AIM OF THE TASK – Lines of the material that include the string "blue" should be returned.

DATA UNDER STUDY –

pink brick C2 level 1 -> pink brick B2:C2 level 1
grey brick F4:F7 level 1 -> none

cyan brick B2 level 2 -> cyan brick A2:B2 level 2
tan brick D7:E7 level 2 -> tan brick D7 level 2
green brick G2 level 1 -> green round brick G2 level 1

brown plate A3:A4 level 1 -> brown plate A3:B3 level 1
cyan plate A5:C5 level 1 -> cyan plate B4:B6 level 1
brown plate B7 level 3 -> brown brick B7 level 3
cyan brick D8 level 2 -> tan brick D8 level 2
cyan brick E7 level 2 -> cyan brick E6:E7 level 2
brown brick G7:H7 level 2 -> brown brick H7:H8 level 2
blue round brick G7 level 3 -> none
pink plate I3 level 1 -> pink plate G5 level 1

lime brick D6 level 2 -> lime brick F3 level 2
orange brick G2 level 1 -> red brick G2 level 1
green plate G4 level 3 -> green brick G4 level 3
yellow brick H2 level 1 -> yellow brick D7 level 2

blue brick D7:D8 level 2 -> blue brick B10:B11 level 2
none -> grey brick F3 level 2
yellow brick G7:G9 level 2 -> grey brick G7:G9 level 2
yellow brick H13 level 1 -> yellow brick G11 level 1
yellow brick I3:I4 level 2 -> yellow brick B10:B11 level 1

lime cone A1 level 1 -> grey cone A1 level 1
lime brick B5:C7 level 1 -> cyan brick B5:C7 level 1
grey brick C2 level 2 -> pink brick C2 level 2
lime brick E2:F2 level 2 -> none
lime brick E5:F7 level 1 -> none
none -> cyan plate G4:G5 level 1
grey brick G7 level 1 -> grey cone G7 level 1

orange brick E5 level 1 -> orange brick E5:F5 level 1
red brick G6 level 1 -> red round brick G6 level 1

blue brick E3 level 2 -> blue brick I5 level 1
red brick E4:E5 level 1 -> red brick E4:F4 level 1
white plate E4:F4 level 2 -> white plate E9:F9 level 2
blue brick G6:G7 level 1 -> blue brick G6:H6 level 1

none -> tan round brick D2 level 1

RESULT OF THIS EXERCISE –
blue round brick G7 level 3 -> none
blue brick D7:D8 level 2 -> blue brick B10:B11 level 2
blue brick E3 level 2 -> blue brick I5 level 1
blue brick G6:G7 level 1 -> blue brick G6:H6 level 1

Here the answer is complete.